** Opening Provided data block **

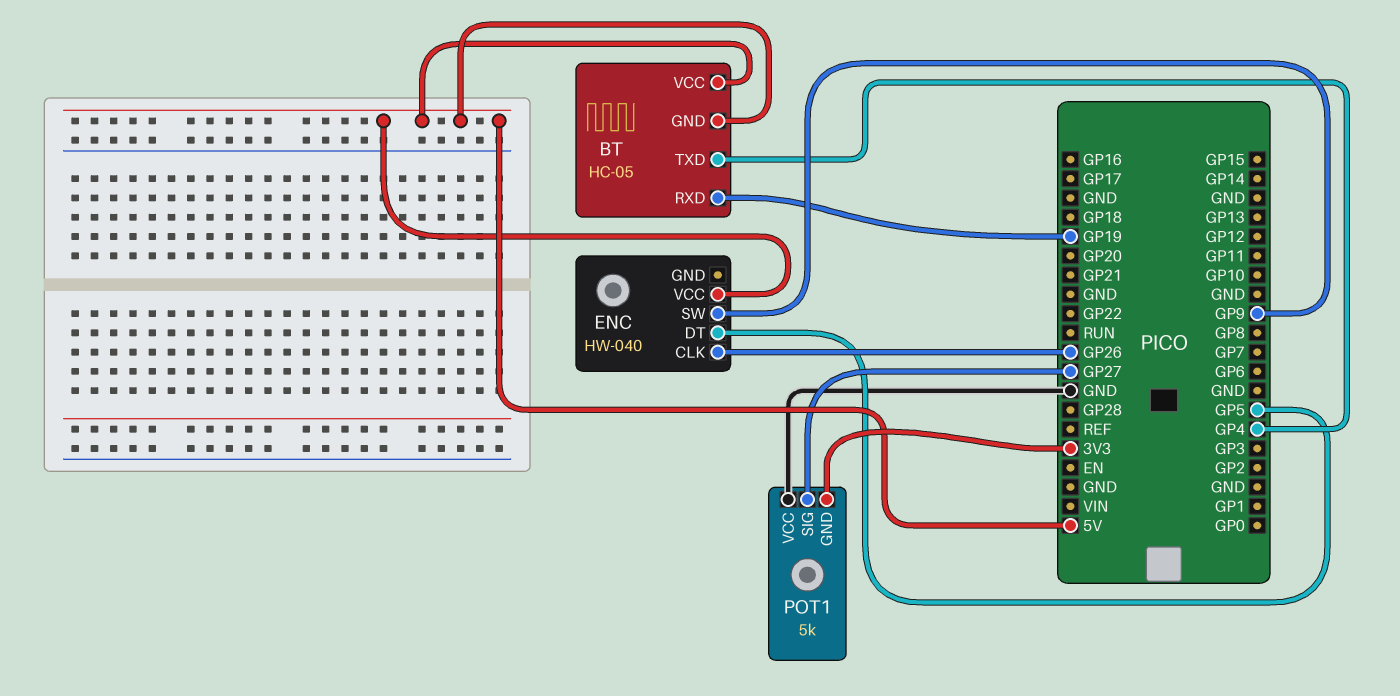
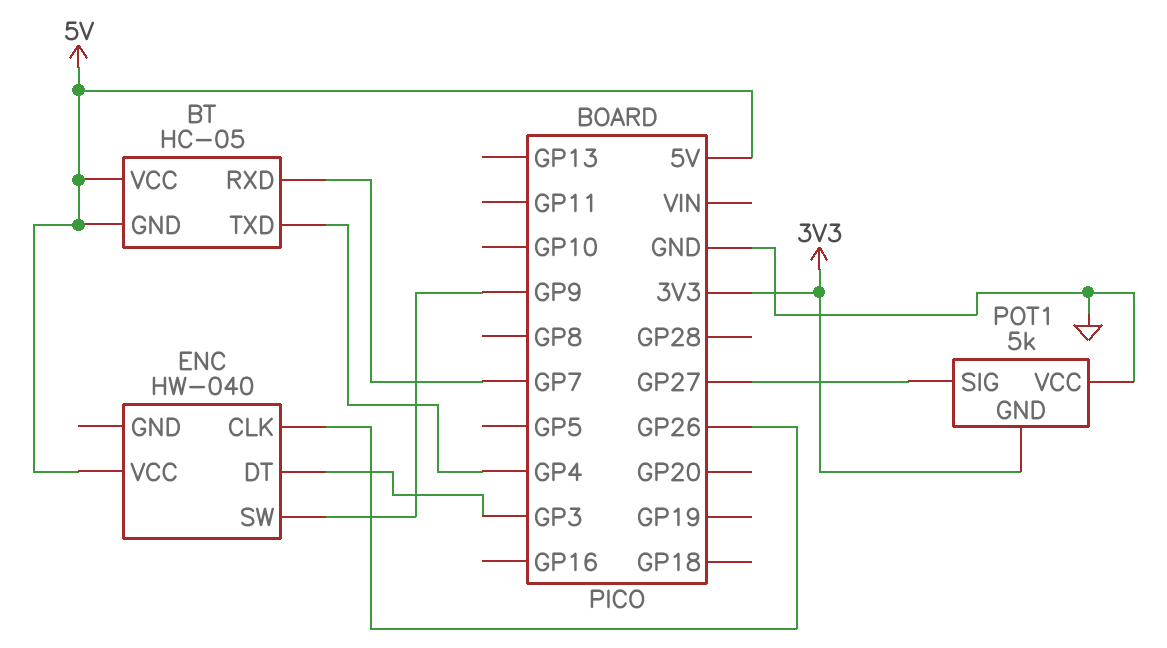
BT pin RXD: GP19 -> GP7
ENC pin DT: GP5 -> GP3

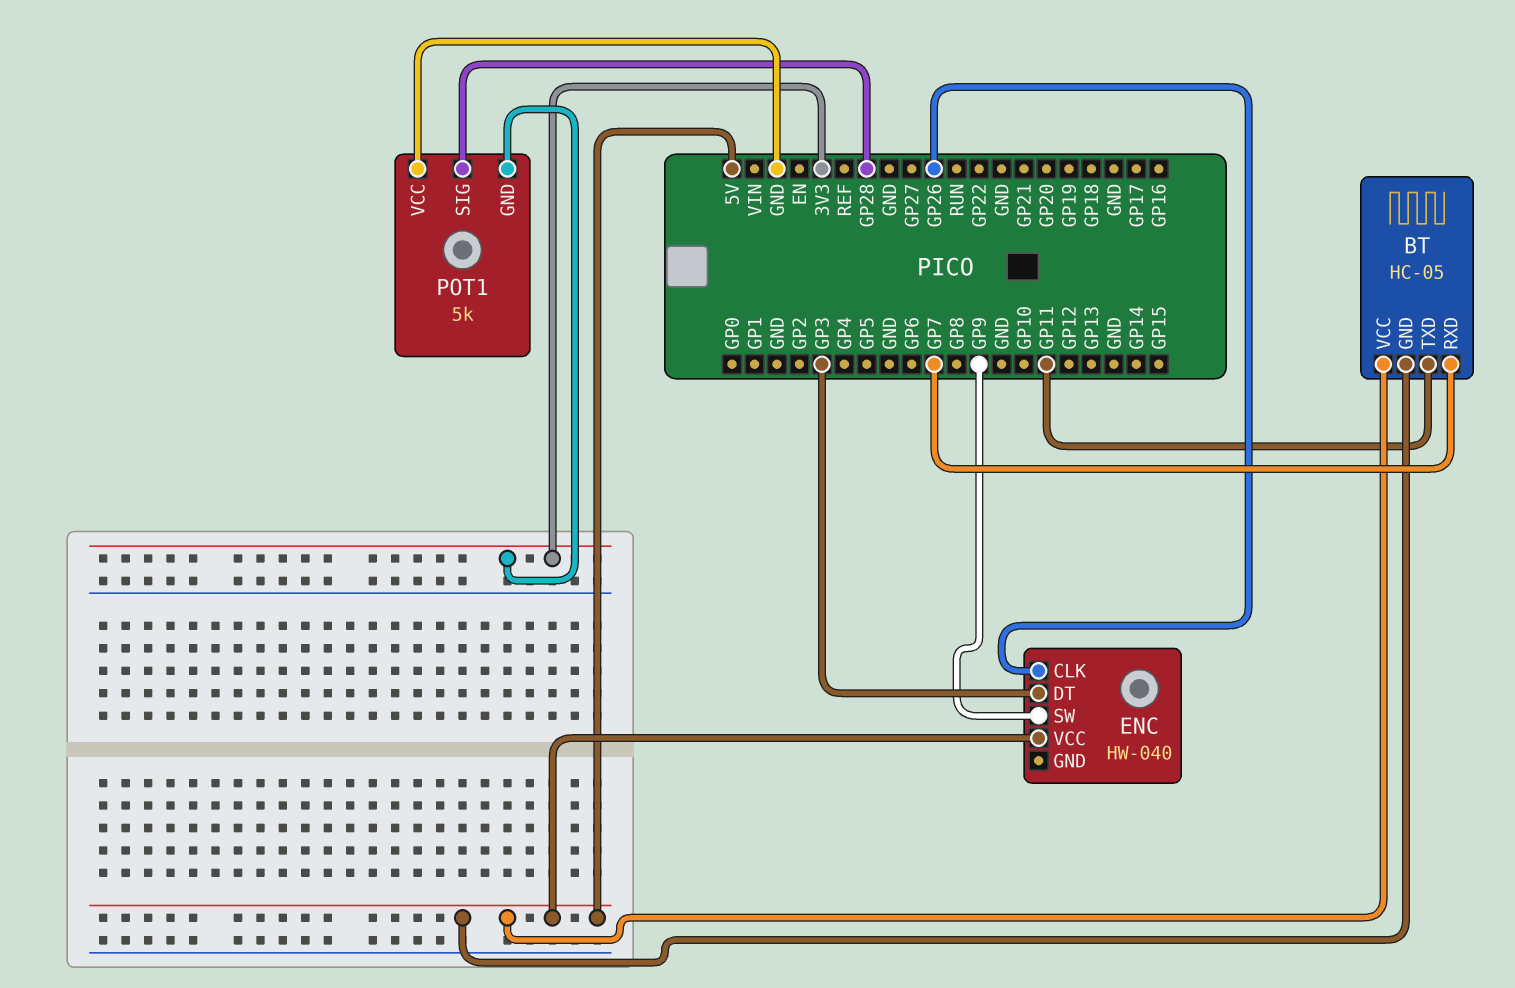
BT pin TXD: GP4 -> GP11
POT1 pin SIG: GP27 -> GP28

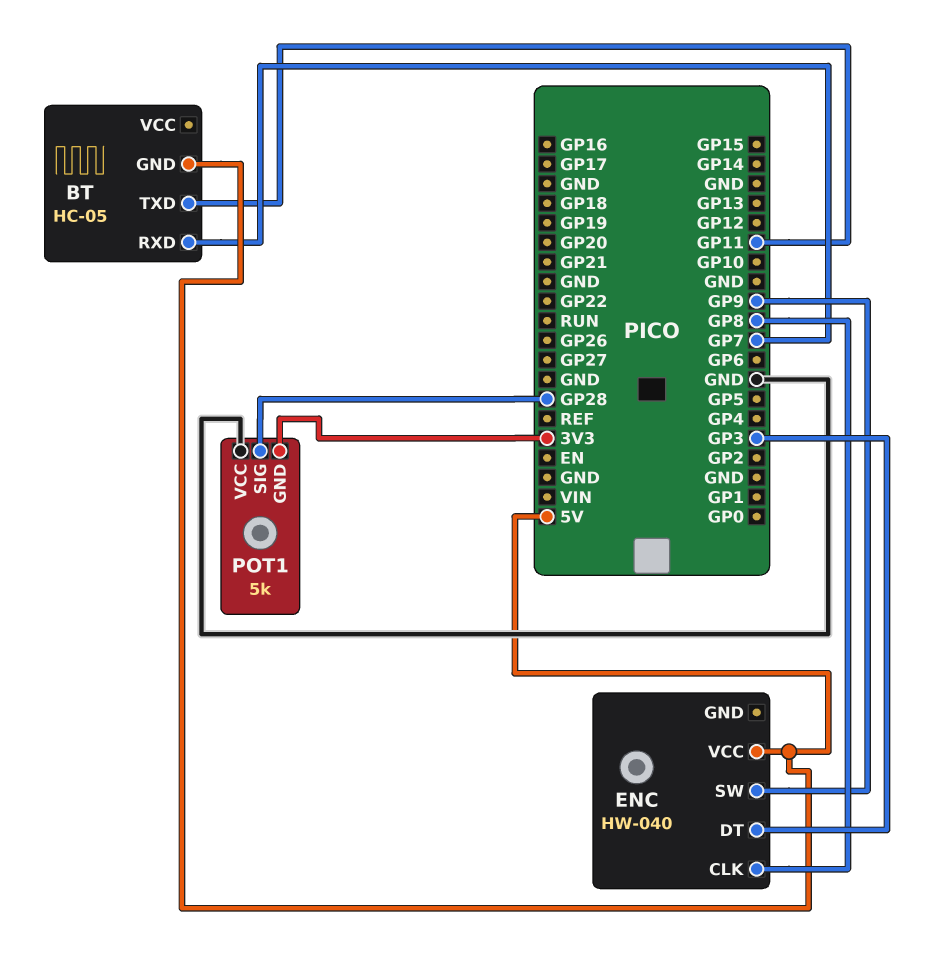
BT pin VCC: 5V -> none
ENC pin CLK: GP26 -> GP8

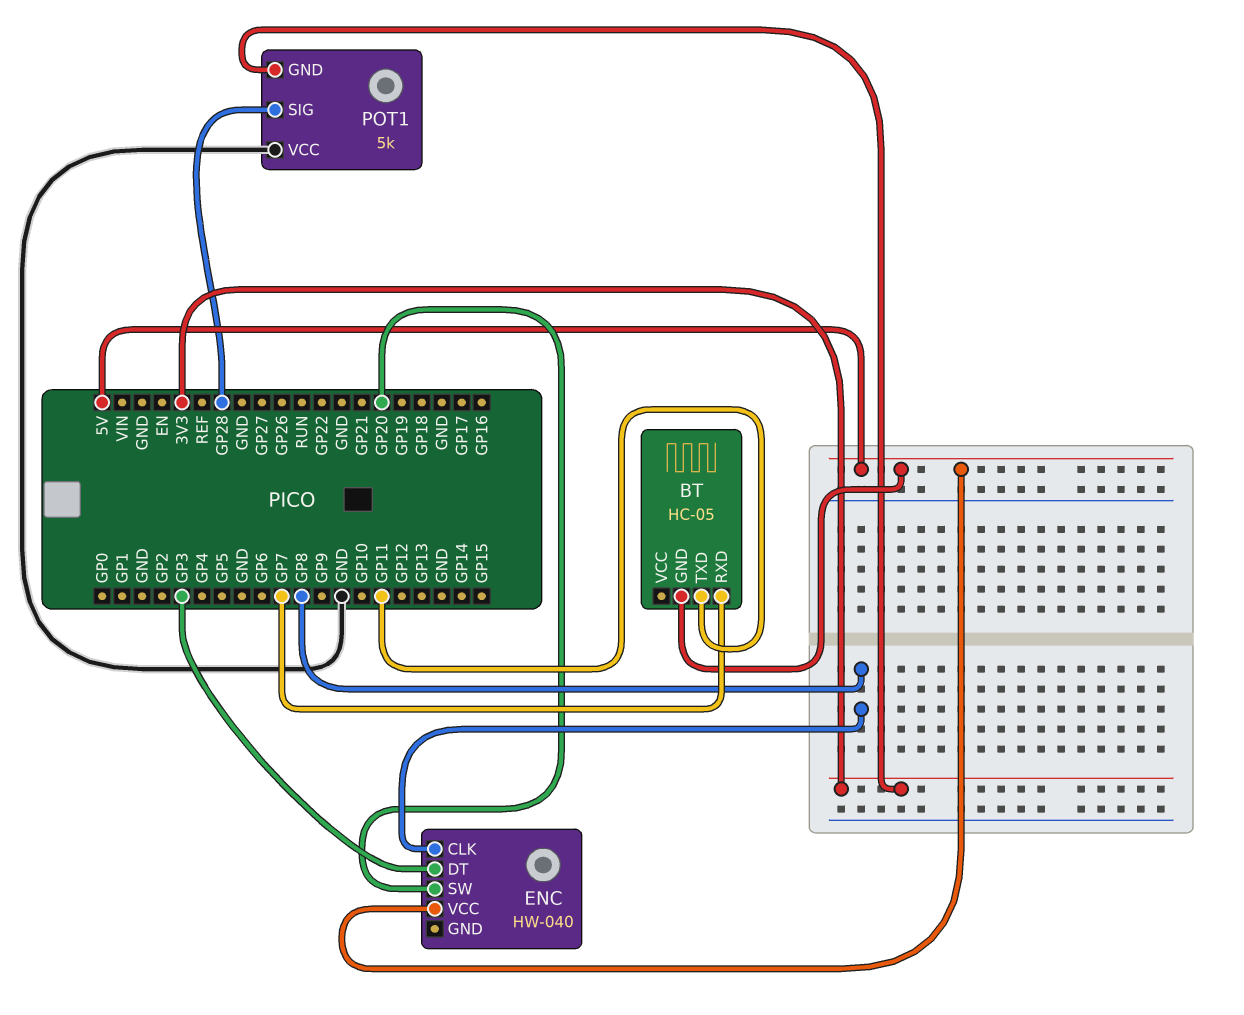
ENC pin SW: GP9 -> GP20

** Closing Provided data block **

## Work task
Print out the complete listing above exactly, dropping each image.

## Task output
BT pin RXD: GP19 -> GP7
ENC pin DT: GP5 -> GP3

BT pin TXD: GP4 -> GP11
POT1 pin SIG: GP27 -> GP28

BT pin VCC: 5V -> none
ENC pin CLK: GP26 -> GP8

ENC pin SW: GP9 -> GP20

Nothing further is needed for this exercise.